#### [Stated exercise]
Quote every line of the listing below word for word, omitting the picture.

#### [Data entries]
------------------------
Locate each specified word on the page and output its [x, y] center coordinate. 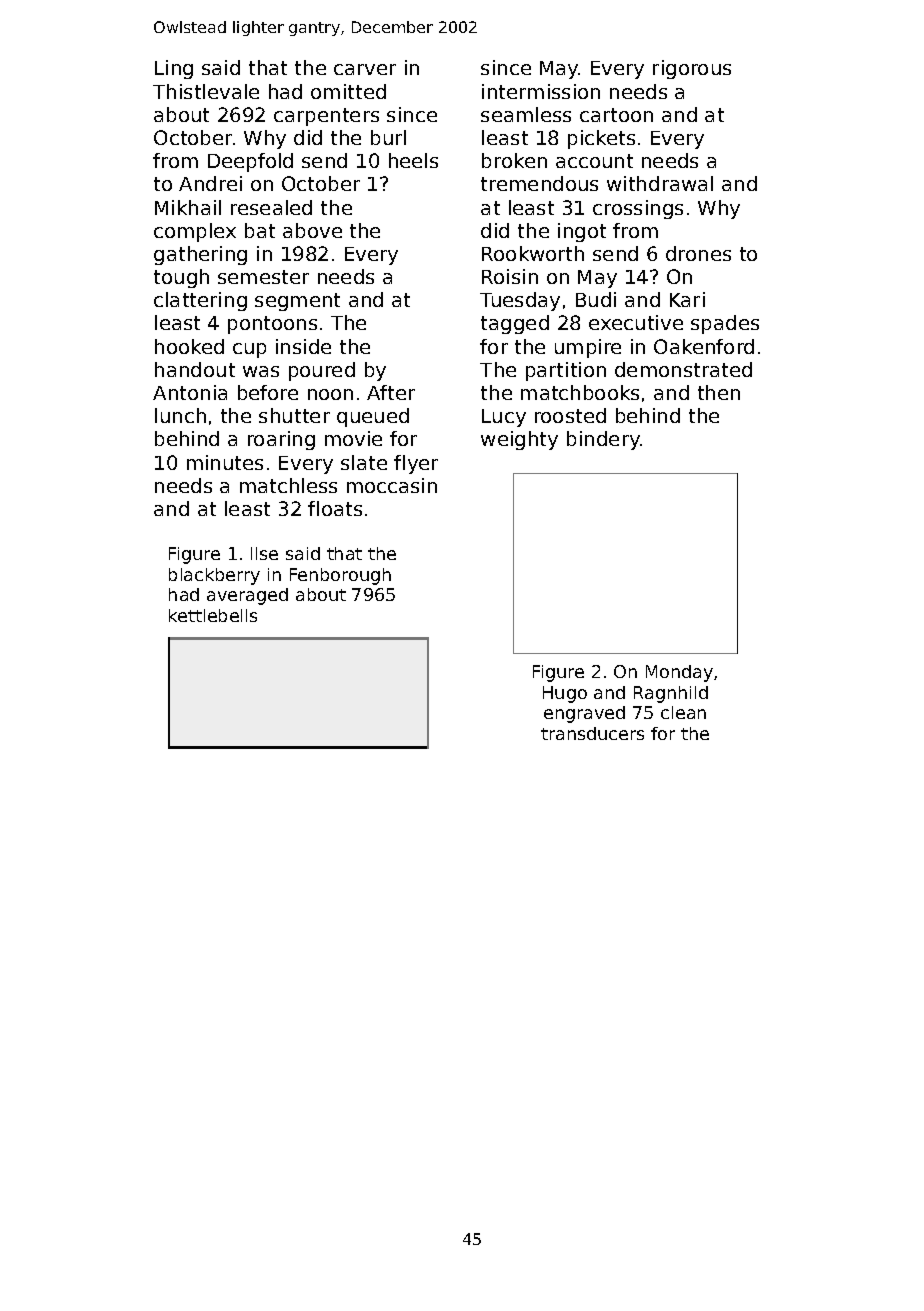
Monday [679, 673]
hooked [189, 346]
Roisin [510, 276]
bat [260, 230]
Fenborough [340, 576]
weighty [519, 440]
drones [698, 253]
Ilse [264, 553]
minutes [225, 462]
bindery [603, 440]
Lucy [504, 418]
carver [365, 69]
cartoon [616, 115]
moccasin [392, 485]
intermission [541, 91]
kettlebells [213, 615]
------------------------
#### [Result of this exercise]
Locate each specified word on the page and output its [x, y] center coordinate. 
Monday [679, 673]
hooked [189, 346]
Roisin [510, 276]
bat [260, 230]
Fenborough [340, 576]
weighty [519, 440]
drones [698, 253]
Ilse [264, 553]
minutes [225, 462]
bindery [603, 440]
Lucy [504, 418]
carver [365, 69]
cartoon [616, 115]
moccasin [392, 485]
intermission [541, 91]
kettlebells [213, 615]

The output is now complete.